▶ Problem statement: Among the entries below, find each line holding "plate" and return it.

▶ Given entries:
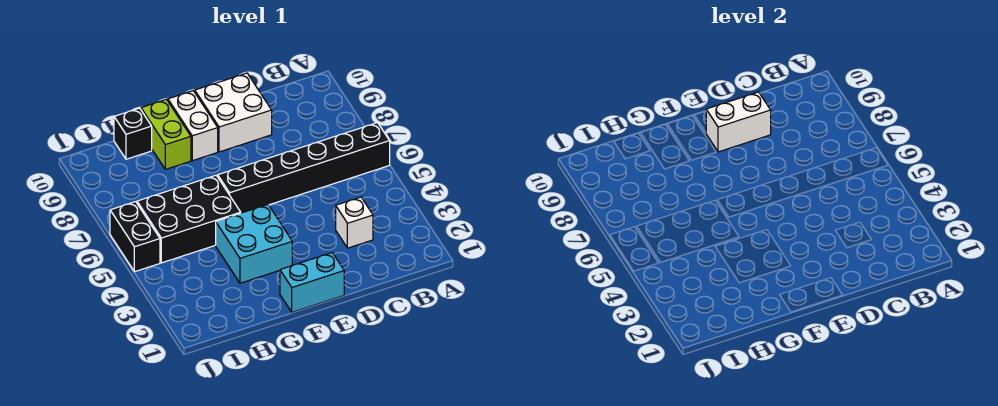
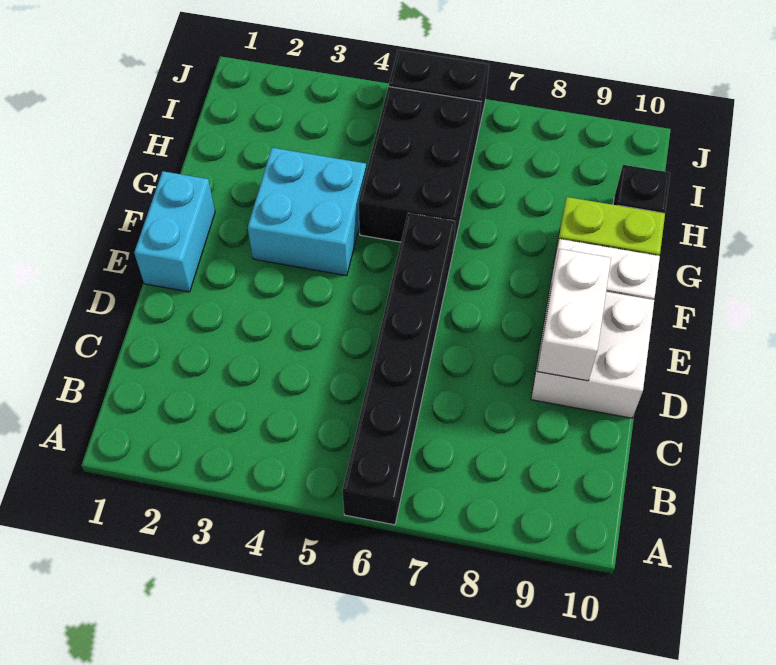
white 1x1 brick [336,197,373,248] -> none

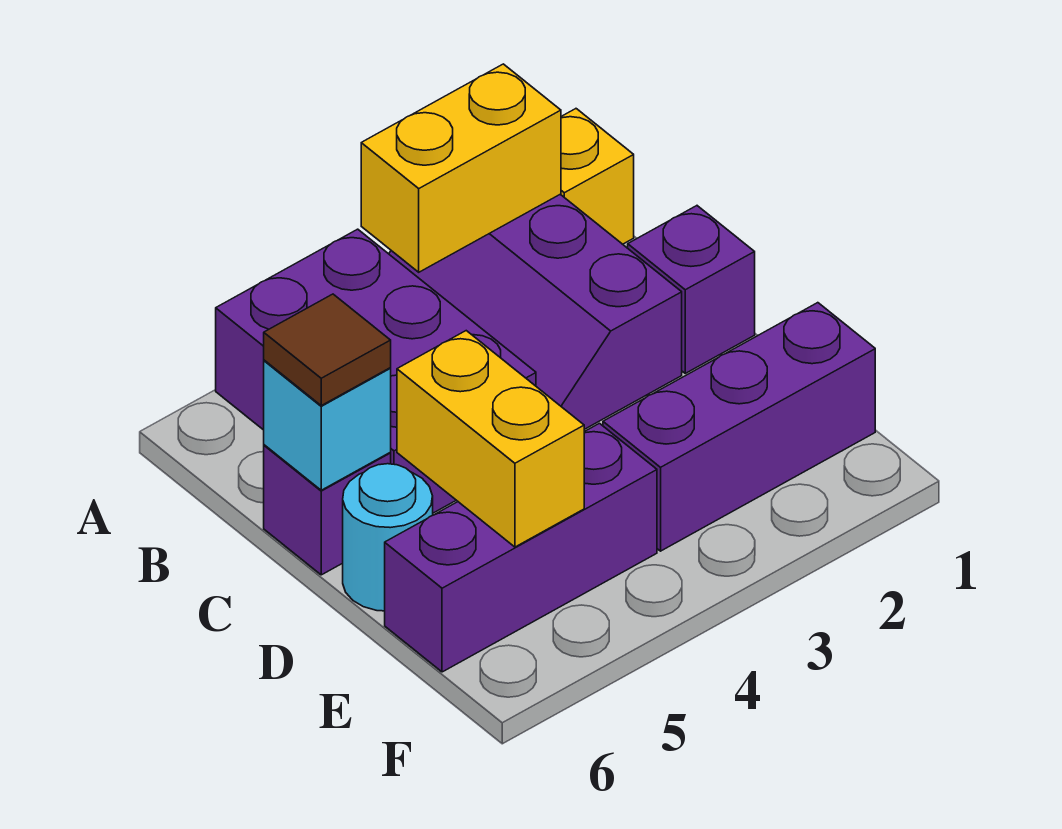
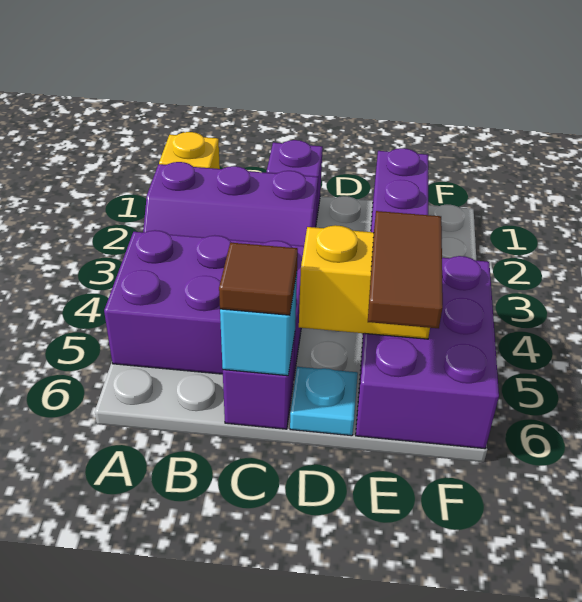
yellow 1x2 brick [361,64,561,272] -> none
cyan 1x1 round brick [343,464,433,611] -> cyan 1x1 plate [290,367,358,436]
purple 1x3 brick [385,423,657,672] -> purple 2x3 brick [356,256,499,449]
none -> brown 1x2 tile [368,211,443,328]

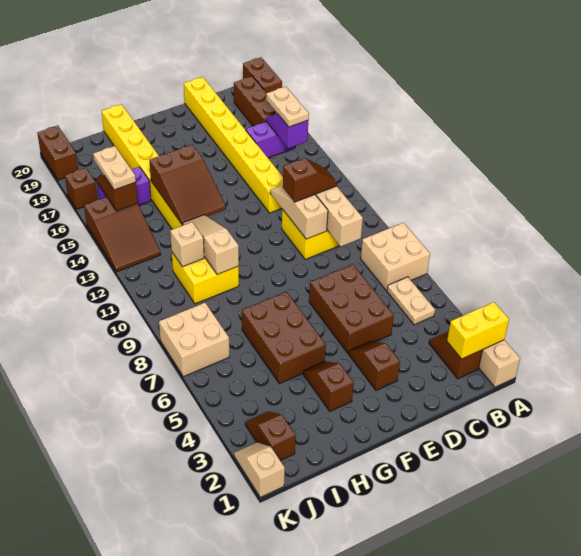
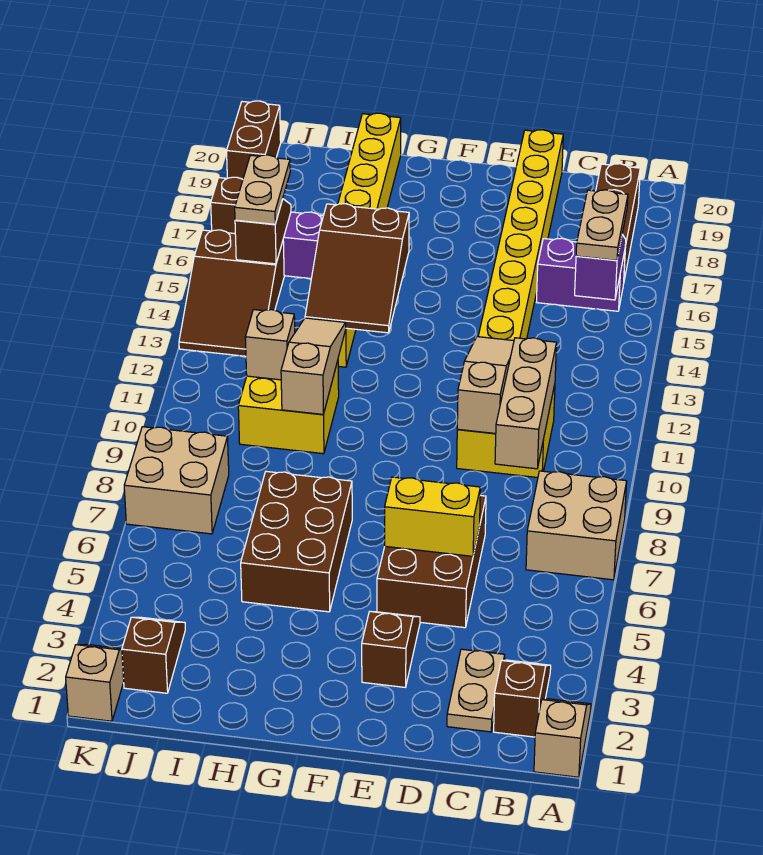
yellow 1x2 brick [447,302,509,359] -> yellow 1x2 brick moved to [385,477,480,556]
brown 1x2 brick [243,57,282,93] -> none
tan 1x2 plate [387,277,435,325] -> tan 1x2 plate moved to [447,649,505,732]
brown 1x2 slope [283,158,337,202] -> none
brown 1x2 slope [303,361,354,411] -> none

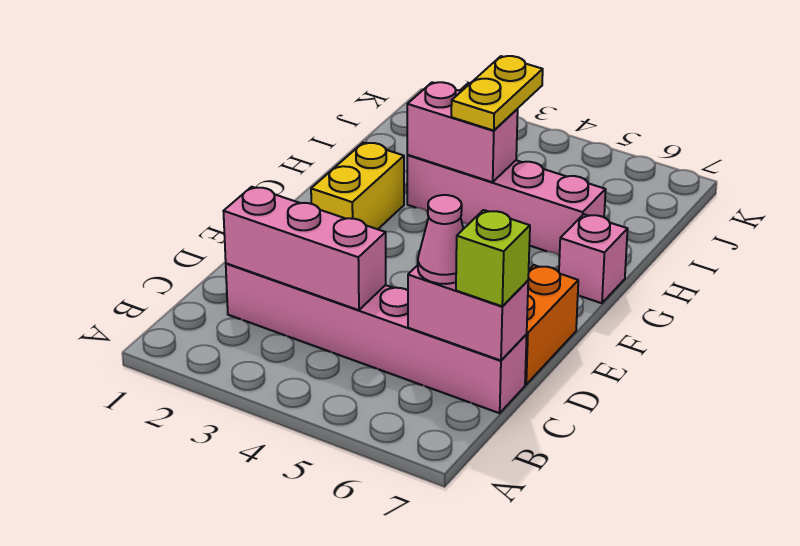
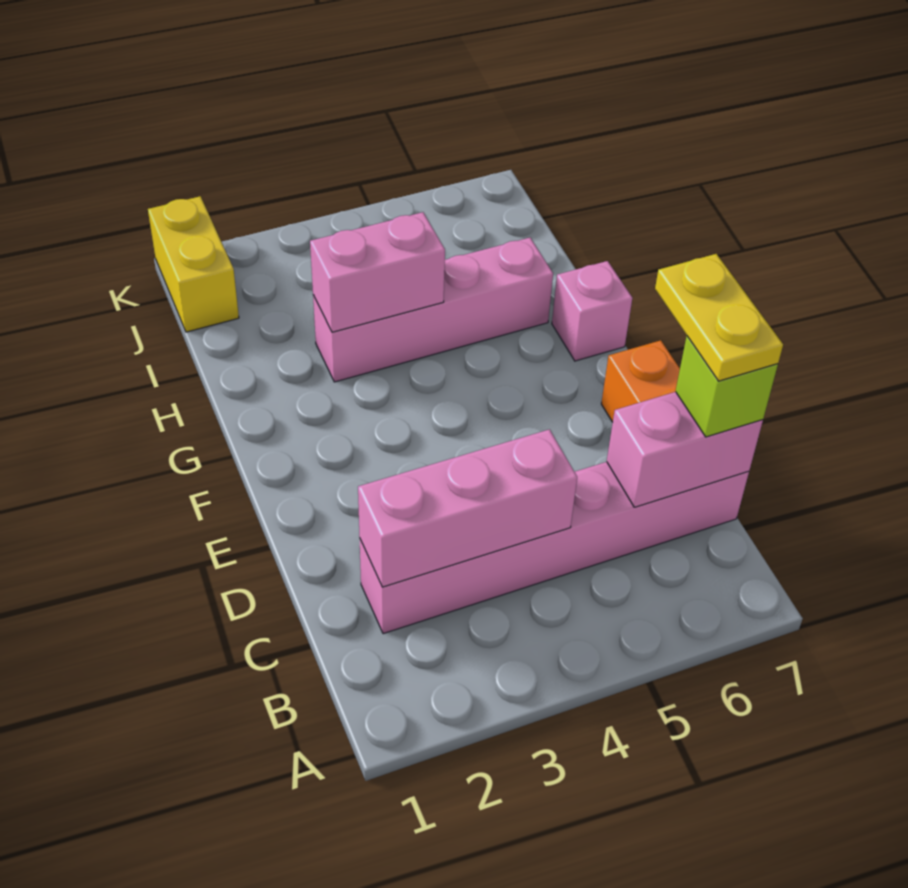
pink 1x1 cone [418,195,463,284] -> none
yellow 1x2 brick [311,142,404,229] -> yellow 1x2 brick moved to [148,196,239,332]
yellow 1x2 plate [451,56,543,130] -> yellow 1x2 plate moved to [655,254,783,381]

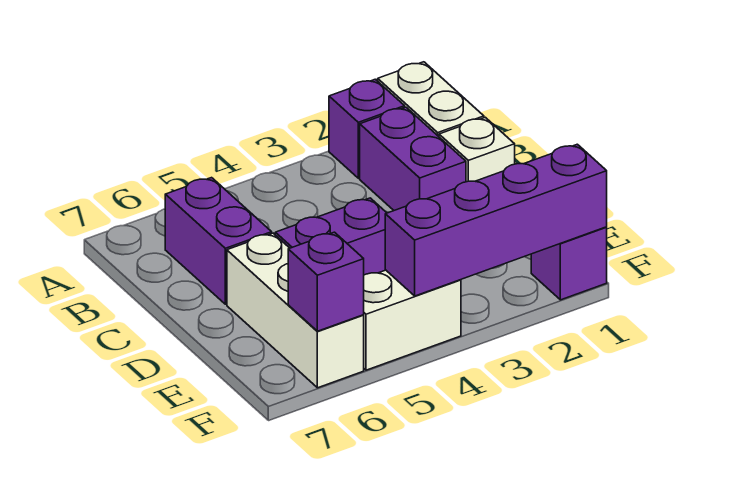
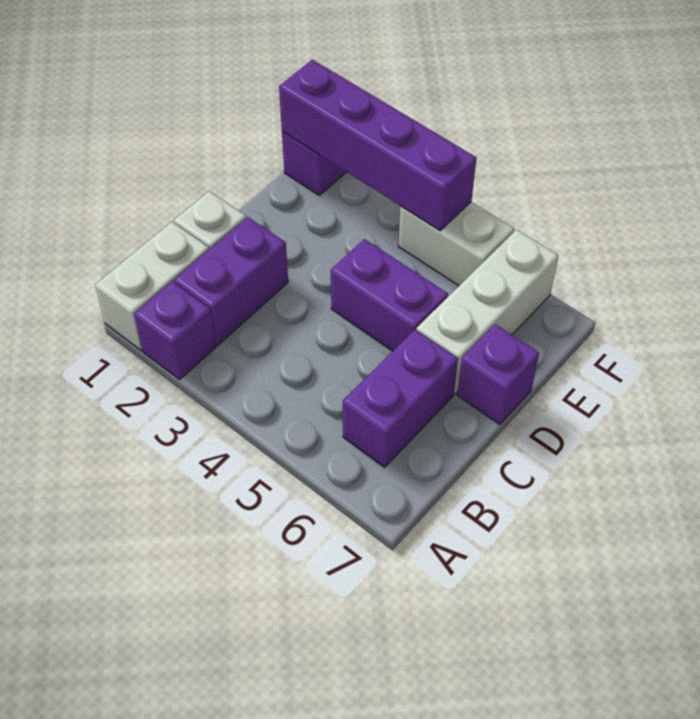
purple 1x1 brick [288,232,364,331] -> purple 1x1 brick moved to [457,324,539,424]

▶ Exercise output:
cyan 1x1 round brick [343,464,433,611] -> cyan 1x1 plate [290,367,358,436]
tan 1x2 plate [387,277,435,325] -> tan 1x2 plate moved to [447,649,505,732]
yellow 1x2 plate [451,56,543,130] -> yellow 1x2 plate moved to [655,254,783,381]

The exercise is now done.